• Task brief: At the line with "cake in crimson <477,42,56,48>", start repeating the data, and continue line by line through the final line, exactly.

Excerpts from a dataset
──────────────────────────────

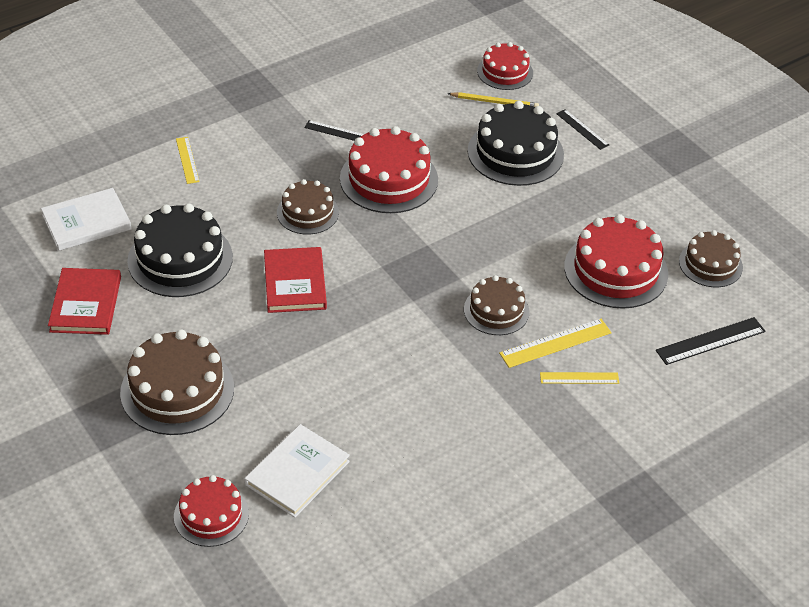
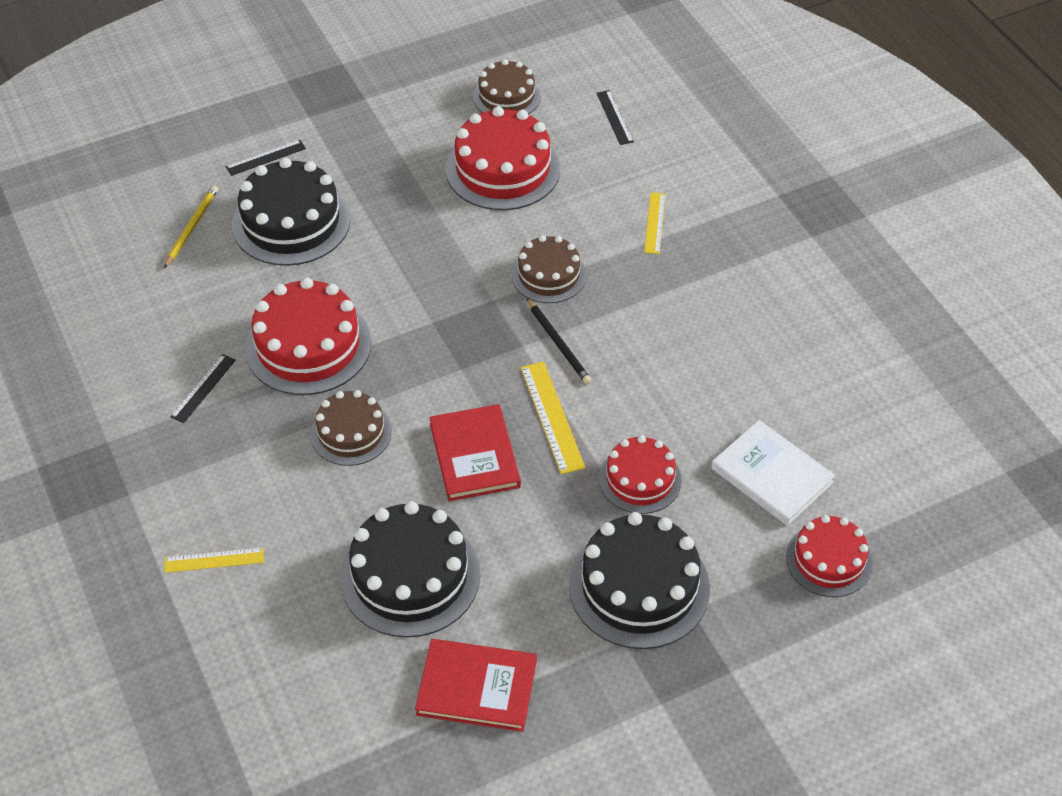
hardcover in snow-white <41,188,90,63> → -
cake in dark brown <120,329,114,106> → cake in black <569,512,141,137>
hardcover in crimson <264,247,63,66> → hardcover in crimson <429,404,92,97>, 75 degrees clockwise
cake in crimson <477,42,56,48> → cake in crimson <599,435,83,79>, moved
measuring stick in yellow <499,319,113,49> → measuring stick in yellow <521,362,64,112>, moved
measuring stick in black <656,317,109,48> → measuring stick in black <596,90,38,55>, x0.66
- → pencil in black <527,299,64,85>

──────────────────────────────

• Your solution:
cake in crimson <477,42,56,48> → cake in crimson <599,435,83,79>, moved
measuring stick in yellow <499,319,113,49> → measuring stick in yellow <521,362,64,112>, moved
measuring stick in black <656,317,109,48> → measuring stick in black <596,90,38,55>, x0.66
- → pencil in black <527,299,64,85>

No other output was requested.